── Records for the exercise ──

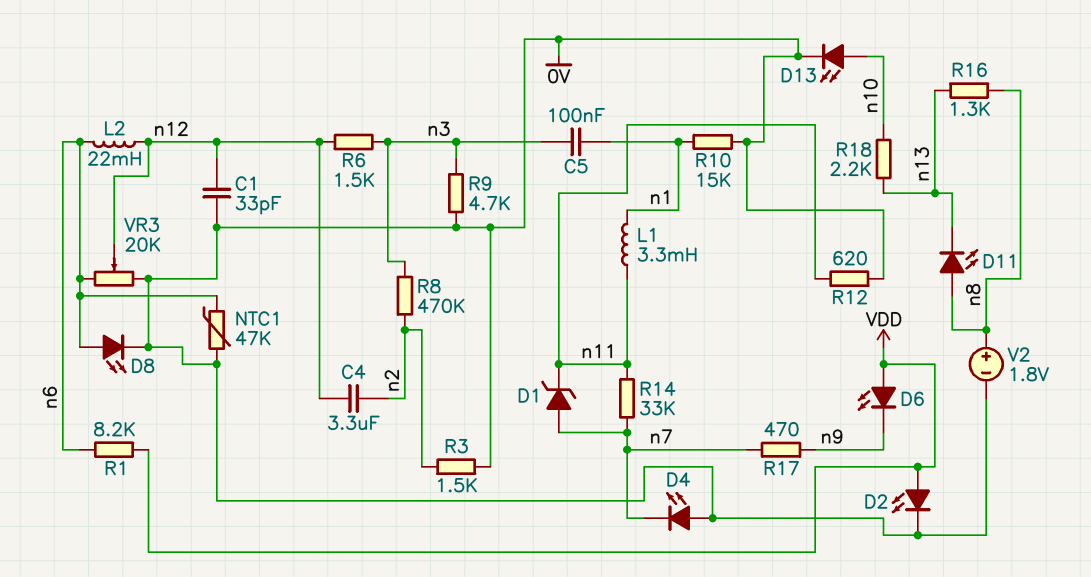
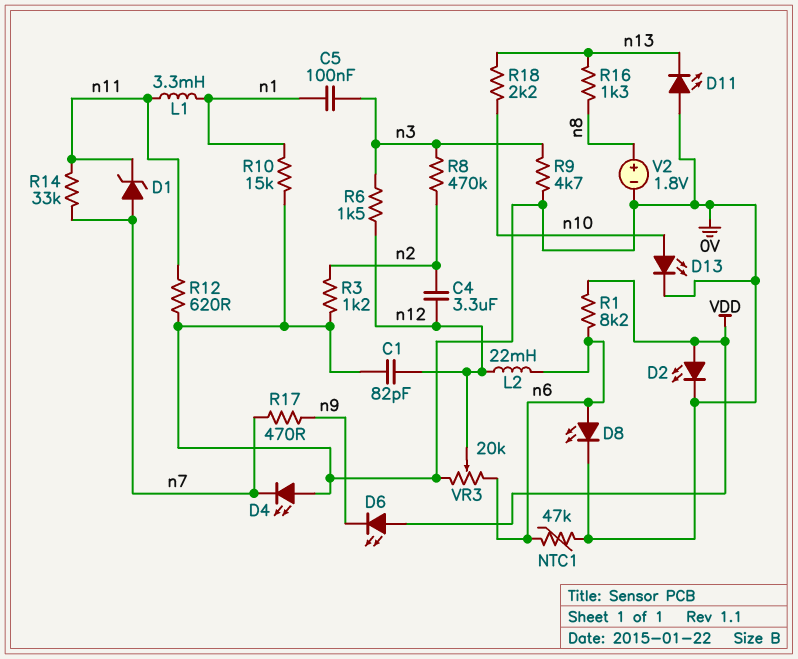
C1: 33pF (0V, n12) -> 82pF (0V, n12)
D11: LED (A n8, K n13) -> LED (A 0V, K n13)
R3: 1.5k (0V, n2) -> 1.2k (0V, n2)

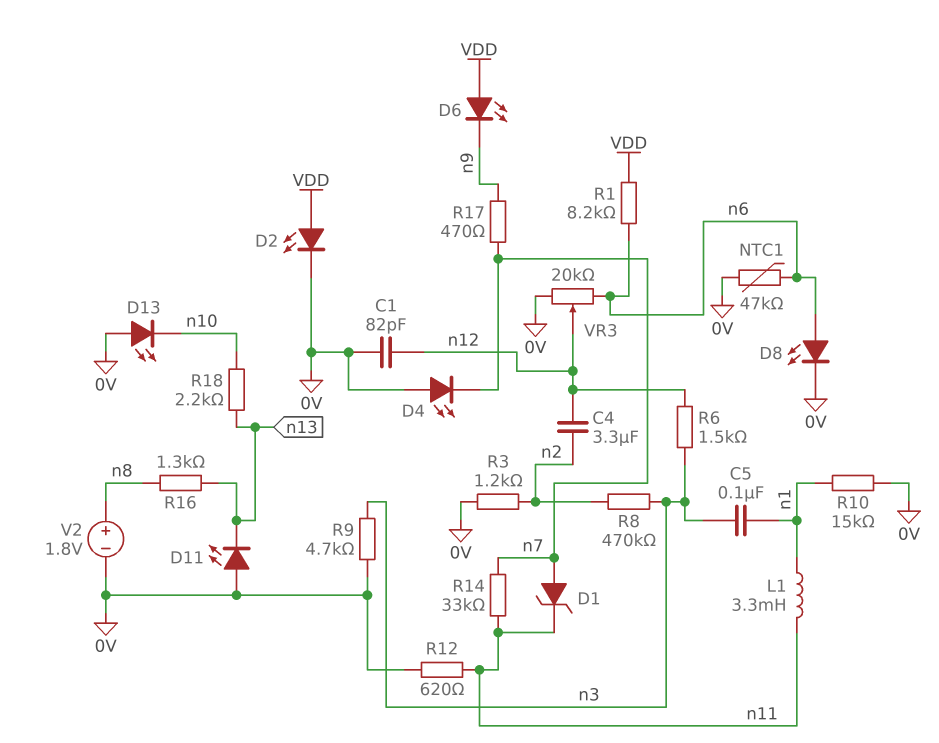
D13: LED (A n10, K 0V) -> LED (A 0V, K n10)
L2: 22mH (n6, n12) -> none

───
── Records for the exercise ──

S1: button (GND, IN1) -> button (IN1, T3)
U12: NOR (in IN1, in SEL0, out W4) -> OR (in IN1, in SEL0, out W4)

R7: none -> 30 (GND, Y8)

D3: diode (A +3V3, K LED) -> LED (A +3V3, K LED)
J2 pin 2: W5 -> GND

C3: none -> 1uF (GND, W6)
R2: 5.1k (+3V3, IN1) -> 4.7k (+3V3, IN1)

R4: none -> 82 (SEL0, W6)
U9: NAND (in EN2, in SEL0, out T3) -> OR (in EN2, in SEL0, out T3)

───

Exactly the lines above from the one with "D3: diode (A" to the one with "U9: NAND (in", both included, are to be quoted; leave the rest out.

Exercise solution:
D3: diode (A +3V3, K LED) -> LED (A +3V3, K LED)
J2 pin 2: W5 -> GND

C3: none -> 1uF (GND, W6)
R2: 5.1k (+3V3, IN1) -> 4.7k (+3V3, IN1)

R4: none -> 82 (SEL0, W6)
U9: NAND (in EN2, in SEL0, out T3) -> OR (in EN2, in SEL0, out T3)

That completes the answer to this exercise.